Exercise objective →
Search the entries below for "cube", and copy each line where it appears.

Task data →
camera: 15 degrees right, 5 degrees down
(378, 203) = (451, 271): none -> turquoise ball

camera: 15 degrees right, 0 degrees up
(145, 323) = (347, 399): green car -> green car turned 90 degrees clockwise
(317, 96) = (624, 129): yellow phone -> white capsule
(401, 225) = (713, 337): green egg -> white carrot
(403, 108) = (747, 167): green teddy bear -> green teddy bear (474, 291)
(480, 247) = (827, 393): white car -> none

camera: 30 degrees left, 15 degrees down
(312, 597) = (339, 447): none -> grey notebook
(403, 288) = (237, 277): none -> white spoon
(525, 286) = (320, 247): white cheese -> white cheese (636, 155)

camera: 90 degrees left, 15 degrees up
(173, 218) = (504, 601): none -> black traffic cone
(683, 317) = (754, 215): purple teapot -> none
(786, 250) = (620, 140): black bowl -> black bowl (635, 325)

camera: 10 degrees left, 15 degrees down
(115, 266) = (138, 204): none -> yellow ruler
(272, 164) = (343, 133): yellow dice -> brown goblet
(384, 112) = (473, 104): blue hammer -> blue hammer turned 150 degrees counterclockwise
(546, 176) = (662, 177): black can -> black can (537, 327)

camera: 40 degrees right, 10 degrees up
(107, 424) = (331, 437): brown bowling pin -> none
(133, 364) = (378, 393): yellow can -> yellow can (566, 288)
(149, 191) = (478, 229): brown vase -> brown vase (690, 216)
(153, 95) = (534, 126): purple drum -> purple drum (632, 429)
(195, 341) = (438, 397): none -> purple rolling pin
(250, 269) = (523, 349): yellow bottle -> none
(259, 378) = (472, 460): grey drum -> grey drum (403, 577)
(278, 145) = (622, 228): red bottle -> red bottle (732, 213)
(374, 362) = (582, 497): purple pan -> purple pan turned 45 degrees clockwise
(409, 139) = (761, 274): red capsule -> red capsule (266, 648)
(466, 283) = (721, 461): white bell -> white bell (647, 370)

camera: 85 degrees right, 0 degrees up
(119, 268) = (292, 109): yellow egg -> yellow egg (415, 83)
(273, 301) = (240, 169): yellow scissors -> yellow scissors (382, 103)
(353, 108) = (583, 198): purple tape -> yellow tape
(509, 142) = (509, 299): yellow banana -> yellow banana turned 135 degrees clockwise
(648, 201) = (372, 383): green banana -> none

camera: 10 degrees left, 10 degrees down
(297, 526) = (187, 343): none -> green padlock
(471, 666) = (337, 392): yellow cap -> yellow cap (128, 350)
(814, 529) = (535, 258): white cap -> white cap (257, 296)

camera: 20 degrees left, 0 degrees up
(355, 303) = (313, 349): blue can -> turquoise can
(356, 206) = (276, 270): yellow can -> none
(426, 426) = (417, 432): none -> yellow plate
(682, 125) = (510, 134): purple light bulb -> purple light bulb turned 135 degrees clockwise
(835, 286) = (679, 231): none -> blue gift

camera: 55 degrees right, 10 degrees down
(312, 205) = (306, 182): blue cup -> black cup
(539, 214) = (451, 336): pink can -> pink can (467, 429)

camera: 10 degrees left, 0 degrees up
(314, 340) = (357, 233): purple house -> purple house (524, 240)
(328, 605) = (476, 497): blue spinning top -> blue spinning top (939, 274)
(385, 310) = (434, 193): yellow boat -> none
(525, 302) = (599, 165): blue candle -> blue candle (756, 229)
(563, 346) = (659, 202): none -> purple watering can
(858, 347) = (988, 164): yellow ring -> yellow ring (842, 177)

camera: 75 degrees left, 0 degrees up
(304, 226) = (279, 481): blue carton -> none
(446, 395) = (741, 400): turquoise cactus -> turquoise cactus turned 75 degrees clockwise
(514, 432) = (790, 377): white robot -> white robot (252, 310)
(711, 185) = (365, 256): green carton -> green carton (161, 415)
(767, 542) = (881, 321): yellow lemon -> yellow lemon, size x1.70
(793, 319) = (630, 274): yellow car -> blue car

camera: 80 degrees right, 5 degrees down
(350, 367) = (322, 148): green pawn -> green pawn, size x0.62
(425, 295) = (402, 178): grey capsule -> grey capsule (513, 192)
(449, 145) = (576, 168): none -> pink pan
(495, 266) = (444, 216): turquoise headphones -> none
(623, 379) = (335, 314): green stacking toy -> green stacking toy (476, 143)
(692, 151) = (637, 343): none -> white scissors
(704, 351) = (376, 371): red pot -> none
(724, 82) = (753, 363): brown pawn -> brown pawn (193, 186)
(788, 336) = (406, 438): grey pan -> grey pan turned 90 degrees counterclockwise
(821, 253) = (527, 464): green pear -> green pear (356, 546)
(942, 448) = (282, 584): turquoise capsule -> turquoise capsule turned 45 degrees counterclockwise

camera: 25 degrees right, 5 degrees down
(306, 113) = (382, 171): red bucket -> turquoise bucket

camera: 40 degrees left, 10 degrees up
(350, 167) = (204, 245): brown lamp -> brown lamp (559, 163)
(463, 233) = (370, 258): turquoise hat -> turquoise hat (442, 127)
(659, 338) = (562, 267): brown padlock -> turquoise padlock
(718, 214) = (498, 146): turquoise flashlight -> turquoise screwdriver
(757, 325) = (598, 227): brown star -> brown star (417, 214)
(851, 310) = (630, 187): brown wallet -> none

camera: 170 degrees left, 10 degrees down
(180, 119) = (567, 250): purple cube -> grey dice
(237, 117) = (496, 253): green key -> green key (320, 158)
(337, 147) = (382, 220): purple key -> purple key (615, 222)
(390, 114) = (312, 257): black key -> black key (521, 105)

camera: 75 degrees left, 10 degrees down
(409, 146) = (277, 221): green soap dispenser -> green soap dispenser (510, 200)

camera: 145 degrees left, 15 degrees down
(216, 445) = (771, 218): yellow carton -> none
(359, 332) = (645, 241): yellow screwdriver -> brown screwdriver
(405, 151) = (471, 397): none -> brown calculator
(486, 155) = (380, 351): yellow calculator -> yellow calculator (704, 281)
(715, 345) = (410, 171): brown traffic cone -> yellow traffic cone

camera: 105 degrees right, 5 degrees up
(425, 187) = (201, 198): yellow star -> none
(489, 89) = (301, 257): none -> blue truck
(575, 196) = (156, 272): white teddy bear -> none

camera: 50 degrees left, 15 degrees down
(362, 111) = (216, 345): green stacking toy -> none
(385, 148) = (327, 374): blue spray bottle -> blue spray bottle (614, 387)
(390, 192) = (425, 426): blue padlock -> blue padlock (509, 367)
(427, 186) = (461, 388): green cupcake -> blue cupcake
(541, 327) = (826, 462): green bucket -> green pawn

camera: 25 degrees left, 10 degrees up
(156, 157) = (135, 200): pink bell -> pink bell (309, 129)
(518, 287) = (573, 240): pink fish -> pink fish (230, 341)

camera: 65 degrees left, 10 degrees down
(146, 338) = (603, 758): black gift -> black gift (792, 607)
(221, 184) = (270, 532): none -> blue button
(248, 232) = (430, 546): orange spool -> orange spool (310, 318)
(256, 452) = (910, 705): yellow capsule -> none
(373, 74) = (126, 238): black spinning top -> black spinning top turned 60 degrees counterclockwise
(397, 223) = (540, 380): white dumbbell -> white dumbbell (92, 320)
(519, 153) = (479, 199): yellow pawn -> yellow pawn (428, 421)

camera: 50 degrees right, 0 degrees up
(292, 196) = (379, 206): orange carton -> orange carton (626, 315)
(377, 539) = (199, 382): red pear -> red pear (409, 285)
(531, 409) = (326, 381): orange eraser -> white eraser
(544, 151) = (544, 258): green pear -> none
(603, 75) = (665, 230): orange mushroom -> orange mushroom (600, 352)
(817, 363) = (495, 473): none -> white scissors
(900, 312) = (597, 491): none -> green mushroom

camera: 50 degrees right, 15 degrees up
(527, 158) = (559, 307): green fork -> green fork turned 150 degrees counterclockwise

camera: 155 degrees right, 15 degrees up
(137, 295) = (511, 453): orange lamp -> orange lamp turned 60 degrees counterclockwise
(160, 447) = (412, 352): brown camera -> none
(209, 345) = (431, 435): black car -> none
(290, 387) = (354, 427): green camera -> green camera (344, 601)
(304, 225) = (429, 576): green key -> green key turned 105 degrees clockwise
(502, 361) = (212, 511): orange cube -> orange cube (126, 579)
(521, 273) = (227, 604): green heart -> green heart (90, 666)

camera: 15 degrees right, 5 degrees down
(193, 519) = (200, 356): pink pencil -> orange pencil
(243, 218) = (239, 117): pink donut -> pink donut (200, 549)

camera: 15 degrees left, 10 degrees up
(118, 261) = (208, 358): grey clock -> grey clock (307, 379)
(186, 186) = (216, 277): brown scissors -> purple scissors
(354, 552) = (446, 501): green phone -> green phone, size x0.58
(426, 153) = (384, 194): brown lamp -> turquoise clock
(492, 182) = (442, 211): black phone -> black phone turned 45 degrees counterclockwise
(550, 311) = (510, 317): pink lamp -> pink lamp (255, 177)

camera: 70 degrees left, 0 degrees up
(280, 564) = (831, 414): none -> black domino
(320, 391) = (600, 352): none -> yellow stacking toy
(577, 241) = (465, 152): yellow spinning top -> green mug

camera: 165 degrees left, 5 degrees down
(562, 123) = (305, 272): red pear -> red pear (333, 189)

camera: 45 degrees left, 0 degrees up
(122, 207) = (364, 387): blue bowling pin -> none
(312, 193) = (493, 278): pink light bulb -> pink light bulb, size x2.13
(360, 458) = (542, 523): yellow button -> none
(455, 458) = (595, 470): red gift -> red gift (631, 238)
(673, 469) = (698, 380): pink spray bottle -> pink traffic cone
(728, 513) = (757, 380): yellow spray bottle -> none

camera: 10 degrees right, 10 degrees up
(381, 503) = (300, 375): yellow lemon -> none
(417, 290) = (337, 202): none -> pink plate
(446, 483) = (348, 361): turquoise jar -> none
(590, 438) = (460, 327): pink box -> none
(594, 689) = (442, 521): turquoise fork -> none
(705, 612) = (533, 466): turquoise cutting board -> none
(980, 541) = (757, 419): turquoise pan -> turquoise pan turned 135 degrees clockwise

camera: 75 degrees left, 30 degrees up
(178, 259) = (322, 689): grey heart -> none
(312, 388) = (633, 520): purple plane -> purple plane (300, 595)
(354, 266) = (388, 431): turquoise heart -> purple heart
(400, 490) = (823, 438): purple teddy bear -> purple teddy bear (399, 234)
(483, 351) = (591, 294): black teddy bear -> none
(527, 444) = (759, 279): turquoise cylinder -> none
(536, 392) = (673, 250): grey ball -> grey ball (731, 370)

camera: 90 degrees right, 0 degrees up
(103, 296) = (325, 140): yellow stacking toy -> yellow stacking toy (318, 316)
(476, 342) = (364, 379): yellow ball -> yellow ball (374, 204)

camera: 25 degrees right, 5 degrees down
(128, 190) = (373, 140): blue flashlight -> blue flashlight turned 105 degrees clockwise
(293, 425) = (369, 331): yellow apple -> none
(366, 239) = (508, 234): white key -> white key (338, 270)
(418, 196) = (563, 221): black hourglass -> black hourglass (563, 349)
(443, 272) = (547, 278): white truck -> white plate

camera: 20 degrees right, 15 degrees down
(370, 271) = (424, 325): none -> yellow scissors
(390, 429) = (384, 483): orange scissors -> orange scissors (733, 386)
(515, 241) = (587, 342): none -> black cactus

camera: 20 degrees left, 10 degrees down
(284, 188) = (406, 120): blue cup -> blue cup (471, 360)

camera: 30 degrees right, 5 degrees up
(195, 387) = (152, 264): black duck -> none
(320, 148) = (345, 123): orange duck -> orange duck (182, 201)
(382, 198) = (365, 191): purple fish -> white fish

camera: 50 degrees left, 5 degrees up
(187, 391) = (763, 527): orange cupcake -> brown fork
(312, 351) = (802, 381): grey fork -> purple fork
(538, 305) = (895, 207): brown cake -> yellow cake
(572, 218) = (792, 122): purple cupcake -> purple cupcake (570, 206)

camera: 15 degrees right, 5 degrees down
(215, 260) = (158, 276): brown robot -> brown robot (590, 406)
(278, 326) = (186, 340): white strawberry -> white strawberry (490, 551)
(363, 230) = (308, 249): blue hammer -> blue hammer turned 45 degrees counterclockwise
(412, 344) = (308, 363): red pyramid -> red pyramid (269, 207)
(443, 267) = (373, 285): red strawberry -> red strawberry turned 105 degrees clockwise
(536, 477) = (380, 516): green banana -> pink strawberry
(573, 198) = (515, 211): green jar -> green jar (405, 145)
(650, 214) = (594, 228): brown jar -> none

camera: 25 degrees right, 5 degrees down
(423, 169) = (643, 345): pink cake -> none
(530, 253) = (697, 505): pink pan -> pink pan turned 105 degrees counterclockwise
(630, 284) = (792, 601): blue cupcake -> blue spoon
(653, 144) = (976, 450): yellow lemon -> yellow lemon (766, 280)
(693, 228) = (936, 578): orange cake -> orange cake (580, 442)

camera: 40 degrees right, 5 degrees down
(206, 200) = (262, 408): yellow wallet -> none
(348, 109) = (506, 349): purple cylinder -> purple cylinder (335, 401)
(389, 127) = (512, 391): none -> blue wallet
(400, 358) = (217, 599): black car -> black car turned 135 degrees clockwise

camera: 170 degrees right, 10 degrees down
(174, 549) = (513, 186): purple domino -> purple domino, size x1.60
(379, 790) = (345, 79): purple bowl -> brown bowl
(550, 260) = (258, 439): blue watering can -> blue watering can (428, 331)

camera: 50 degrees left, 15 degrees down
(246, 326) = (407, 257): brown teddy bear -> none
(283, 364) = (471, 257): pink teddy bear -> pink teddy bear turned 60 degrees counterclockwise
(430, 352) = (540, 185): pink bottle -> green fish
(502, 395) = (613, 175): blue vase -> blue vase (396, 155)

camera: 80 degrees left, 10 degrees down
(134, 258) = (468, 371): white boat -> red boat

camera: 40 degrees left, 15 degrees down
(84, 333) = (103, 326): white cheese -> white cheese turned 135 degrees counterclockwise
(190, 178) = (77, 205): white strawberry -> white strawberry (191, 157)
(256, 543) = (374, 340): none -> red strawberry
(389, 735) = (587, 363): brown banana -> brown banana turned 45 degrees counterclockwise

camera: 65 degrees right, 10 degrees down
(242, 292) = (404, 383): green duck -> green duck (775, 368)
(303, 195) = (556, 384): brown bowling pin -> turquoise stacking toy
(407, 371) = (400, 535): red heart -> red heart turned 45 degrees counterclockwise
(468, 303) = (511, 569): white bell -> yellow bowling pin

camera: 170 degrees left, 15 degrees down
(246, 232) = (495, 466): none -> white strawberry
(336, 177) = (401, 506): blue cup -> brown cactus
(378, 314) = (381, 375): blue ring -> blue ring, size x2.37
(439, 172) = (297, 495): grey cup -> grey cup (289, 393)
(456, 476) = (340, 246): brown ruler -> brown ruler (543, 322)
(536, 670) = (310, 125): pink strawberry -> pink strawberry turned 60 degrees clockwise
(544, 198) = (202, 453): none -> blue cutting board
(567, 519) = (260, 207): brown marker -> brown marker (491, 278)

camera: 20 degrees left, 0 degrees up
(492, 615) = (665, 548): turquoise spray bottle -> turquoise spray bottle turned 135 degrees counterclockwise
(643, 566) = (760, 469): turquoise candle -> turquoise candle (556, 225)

Result for this exercise →
(180, 119) = (567, 250): purple cube -> grey dice
(502, 361) = (212, 511): orange cube -> orange cube (126, 579)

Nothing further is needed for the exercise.